• RECORDS PROVIDED:
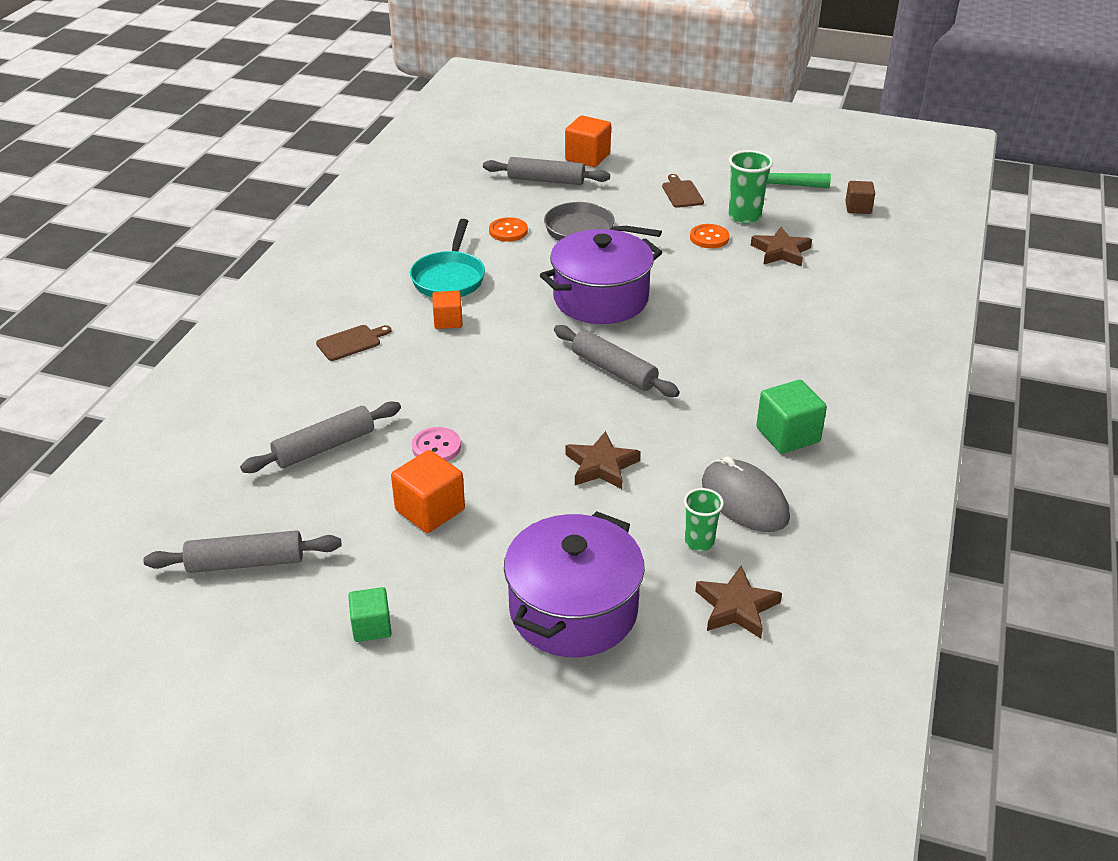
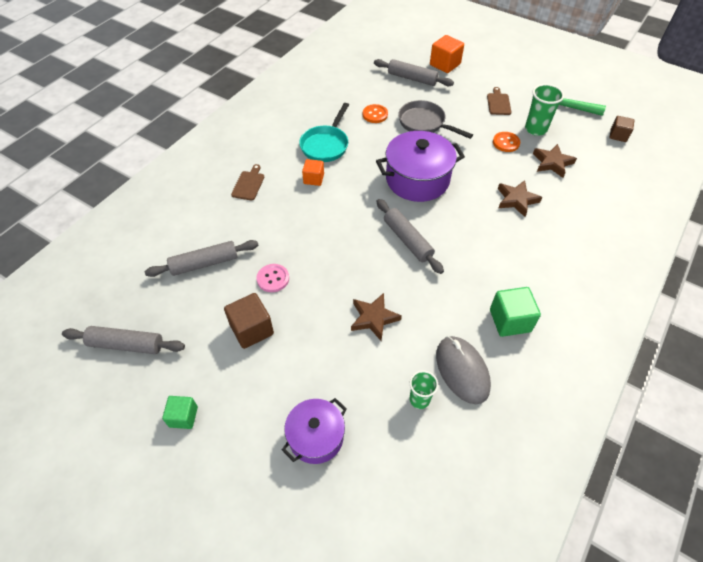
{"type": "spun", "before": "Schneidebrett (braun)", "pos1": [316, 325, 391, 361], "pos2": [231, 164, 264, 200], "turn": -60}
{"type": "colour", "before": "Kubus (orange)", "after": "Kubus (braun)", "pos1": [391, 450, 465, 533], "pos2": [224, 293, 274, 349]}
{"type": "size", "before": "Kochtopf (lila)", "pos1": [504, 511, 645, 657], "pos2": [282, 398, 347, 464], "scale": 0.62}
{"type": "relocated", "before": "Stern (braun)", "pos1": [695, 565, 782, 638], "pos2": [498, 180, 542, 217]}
...
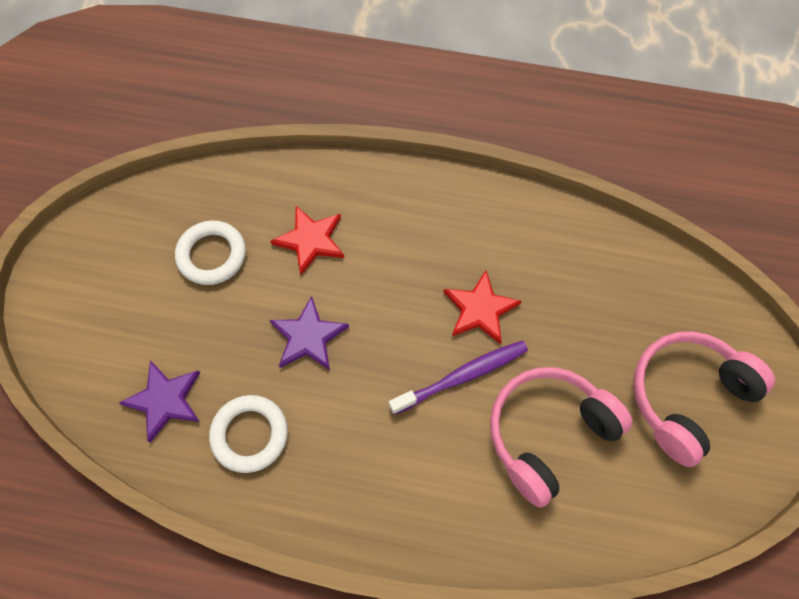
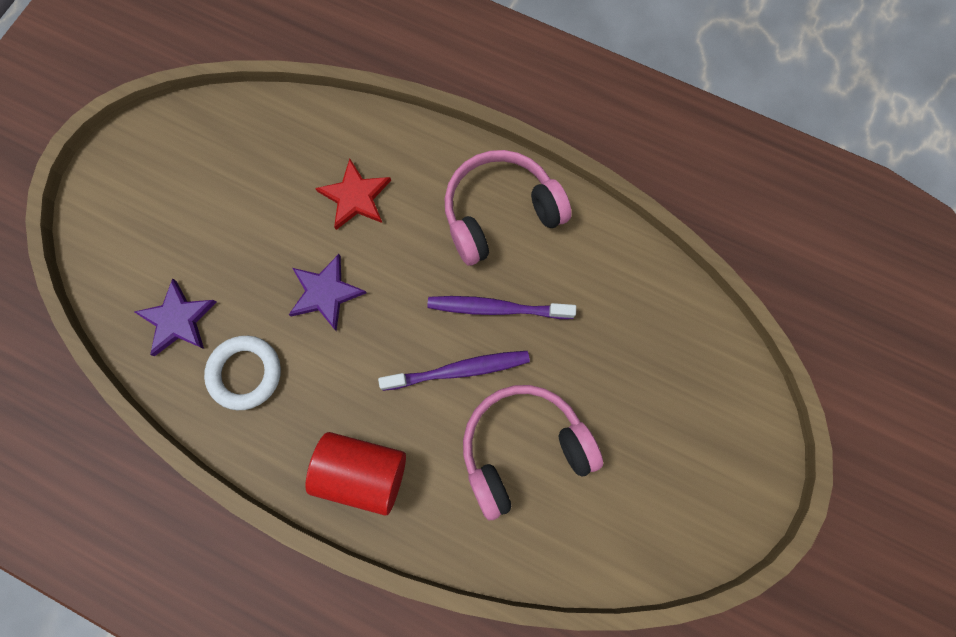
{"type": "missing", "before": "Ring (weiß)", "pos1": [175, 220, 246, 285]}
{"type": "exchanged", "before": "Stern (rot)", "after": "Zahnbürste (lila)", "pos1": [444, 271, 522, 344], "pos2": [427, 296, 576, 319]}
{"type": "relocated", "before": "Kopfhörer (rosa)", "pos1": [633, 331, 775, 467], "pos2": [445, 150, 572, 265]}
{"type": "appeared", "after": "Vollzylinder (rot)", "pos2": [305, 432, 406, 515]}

• TASK GOAL: Copy each line from the records above that includes the string "Stern".

• RESPONSE FOR THIS EXERCISE:
{"type": "relocated", "before": "Stern (braun)", "pos1": [695, 565, 782, 638], "pos2": [498, 180, 542, 217]}
{"type": "exchanged", "before": "Stern (rot)", "after": "Zahnbürste (lila)", "pos1": [444, 271, 522, 344], "pos2": [427, 296, 576, 319]}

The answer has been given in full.